*EXERCISE*: Where the listing below has a line with "Kopfhörer (rosa) (852", write out exactly that line and every line after it, stopping after the line with "none -> Computermaus (rot) (366 510 400 569)".

*EXERCISE DATA*:
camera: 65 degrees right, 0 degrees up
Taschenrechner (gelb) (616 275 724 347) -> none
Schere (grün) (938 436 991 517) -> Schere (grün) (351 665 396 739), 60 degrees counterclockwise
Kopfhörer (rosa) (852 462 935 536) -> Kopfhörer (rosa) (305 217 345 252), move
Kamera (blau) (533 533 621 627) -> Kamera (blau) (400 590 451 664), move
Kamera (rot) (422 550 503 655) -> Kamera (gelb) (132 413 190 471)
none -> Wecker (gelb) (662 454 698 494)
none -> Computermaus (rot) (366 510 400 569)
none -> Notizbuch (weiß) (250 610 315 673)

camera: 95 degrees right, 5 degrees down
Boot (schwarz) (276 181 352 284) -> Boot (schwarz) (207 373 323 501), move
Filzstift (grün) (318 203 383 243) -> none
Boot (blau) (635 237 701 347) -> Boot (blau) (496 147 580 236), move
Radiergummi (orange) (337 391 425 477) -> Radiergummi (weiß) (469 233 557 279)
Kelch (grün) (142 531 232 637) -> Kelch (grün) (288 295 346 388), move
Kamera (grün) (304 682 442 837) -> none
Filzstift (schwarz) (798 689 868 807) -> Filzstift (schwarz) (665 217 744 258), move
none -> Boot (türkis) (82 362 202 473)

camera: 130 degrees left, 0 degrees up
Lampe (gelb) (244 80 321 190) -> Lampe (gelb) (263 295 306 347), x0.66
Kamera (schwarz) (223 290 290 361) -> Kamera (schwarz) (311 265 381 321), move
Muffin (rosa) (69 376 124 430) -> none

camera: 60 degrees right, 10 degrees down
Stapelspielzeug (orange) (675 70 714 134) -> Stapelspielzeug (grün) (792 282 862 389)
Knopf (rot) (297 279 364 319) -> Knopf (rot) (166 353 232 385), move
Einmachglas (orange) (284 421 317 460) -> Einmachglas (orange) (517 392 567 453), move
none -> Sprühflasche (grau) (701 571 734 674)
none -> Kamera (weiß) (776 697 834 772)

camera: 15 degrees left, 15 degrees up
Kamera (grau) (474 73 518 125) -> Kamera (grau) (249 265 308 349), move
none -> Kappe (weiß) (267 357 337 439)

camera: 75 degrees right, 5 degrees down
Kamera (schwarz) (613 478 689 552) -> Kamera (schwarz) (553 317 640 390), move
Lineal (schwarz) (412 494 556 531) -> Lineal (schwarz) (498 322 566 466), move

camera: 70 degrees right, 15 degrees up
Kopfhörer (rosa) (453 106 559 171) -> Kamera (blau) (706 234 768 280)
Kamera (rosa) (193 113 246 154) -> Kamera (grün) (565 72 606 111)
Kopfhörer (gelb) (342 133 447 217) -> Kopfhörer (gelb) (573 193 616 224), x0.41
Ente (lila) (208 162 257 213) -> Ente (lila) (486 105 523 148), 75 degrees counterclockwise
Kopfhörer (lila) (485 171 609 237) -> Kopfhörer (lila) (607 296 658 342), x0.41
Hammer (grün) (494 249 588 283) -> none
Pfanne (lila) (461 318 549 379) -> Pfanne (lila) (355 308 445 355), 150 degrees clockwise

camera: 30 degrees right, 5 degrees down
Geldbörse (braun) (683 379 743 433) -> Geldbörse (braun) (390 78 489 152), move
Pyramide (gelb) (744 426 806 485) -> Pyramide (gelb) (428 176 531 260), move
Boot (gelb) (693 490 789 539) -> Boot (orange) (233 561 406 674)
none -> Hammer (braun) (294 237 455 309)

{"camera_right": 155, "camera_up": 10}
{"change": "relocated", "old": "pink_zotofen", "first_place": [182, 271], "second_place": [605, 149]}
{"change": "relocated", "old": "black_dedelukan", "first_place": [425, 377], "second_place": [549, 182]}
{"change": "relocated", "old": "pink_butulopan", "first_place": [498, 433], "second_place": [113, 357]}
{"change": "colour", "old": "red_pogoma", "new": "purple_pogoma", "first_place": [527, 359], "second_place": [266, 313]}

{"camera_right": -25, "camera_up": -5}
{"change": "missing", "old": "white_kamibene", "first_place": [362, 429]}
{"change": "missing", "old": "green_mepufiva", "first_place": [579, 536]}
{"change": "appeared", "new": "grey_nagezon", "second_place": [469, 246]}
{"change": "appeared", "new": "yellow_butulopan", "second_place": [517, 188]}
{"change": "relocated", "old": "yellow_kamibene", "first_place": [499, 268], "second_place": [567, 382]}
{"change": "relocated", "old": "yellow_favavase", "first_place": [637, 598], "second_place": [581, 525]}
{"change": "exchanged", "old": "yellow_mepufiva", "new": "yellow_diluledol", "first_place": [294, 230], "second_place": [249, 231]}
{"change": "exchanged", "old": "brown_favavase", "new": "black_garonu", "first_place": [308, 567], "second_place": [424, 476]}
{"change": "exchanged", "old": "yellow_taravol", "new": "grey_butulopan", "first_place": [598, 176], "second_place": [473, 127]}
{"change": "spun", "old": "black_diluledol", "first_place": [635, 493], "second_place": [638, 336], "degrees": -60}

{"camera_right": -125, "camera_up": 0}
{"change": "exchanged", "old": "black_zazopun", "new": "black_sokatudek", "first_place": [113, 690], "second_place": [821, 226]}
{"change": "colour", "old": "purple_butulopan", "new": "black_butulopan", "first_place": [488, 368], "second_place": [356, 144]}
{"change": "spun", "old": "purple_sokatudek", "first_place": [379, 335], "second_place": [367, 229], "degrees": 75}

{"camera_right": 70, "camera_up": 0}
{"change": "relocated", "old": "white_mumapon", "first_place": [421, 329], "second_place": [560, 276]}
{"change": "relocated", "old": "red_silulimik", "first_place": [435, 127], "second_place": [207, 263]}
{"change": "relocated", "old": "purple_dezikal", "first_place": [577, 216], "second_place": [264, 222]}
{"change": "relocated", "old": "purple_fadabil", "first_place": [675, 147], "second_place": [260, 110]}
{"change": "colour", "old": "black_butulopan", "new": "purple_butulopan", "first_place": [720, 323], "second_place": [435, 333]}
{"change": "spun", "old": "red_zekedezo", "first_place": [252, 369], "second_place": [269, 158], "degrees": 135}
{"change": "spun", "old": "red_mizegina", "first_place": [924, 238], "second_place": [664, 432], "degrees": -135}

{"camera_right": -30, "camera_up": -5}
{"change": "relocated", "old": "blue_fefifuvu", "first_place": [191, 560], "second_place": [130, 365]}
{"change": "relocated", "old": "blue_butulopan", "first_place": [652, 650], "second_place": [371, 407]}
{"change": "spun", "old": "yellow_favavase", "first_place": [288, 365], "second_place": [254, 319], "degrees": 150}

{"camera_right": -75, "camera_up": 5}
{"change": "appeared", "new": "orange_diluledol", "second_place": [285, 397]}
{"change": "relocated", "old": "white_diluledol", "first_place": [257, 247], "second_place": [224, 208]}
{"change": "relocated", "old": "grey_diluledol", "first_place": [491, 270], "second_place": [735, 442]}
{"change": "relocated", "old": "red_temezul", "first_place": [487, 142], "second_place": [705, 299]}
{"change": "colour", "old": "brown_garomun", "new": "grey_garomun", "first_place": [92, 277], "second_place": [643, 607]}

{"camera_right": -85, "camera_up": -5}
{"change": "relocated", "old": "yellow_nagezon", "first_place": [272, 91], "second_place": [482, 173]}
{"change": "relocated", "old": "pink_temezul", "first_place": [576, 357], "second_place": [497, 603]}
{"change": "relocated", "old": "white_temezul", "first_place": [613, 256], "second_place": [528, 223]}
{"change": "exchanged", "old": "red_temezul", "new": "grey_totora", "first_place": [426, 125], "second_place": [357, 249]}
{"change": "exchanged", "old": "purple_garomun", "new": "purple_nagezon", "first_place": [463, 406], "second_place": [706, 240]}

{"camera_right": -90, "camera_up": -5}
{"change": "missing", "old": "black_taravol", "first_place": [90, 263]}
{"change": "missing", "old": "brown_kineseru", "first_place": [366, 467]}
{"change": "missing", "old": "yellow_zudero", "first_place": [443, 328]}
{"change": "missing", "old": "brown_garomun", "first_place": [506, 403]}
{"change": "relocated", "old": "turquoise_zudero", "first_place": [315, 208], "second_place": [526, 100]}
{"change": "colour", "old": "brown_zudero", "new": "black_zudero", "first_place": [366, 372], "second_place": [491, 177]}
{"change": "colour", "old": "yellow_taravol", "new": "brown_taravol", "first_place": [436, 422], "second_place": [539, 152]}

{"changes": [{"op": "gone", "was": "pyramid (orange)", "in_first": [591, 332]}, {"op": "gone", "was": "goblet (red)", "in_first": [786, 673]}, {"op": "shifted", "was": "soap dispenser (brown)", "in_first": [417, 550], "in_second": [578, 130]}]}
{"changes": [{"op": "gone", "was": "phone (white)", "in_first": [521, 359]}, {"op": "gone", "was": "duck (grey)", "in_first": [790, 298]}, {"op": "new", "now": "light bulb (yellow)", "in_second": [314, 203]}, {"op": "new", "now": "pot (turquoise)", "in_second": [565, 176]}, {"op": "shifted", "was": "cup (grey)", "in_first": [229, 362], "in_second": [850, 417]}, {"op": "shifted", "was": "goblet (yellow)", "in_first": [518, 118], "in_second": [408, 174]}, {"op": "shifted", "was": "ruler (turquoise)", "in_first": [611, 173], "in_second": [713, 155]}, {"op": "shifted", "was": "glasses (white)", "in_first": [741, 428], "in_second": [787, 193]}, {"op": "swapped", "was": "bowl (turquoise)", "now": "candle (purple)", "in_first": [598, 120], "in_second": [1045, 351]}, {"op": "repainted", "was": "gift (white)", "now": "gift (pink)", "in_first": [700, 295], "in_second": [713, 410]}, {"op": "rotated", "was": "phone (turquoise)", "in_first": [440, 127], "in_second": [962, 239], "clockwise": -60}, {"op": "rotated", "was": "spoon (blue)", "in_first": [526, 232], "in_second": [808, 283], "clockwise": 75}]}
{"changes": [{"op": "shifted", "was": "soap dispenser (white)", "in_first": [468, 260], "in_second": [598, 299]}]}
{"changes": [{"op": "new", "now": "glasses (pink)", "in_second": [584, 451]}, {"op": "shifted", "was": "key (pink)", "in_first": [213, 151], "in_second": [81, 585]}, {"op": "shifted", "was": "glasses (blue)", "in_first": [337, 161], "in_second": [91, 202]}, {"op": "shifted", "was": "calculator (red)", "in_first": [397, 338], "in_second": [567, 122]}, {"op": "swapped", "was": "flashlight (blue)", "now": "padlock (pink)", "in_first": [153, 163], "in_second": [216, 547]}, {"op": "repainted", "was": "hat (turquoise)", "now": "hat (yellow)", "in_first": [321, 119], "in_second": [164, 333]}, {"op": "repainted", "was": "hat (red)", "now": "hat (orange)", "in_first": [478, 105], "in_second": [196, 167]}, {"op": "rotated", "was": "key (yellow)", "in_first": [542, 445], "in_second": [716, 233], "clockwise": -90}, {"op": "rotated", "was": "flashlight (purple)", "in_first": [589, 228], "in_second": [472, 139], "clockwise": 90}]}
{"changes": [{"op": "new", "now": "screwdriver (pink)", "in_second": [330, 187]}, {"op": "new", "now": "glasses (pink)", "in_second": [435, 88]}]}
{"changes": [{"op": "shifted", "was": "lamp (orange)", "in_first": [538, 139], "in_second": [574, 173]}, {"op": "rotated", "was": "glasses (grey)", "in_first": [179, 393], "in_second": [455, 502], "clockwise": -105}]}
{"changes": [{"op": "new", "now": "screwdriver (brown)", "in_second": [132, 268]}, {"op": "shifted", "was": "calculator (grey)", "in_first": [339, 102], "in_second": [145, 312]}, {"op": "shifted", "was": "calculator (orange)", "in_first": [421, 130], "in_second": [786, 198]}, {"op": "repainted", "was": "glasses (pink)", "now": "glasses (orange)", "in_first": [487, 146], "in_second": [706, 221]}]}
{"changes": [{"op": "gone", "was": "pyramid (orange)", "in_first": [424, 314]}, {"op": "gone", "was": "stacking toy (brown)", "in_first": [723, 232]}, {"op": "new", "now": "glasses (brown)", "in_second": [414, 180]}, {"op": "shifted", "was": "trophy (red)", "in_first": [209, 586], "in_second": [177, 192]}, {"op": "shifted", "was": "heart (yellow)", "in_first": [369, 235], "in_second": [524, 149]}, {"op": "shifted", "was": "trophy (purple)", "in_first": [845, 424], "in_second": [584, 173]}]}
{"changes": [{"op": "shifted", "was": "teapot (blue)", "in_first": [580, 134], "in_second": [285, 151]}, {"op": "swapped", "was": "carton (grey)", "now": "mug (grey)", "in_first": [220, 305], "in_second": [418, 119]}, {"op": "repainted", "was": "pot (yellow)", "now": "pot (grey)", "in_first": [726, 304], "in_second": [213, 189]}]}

*SOLUTION*:
Kopfhörer (rosa) (852 462 935 536) -> Kopfhörer (rosa) (305 217 345 252), move
Kamera (blau) (533 533 621 627) -> Kamera (blau) (400 590 451 664), move
Kamera (rot) (422 550 503 655) -> Kamera (gelb) (132 413 190 471)
none -> Wecker (gelb) (662 454 698 494)
none -> Computermaus (rot) (366 510 400 569)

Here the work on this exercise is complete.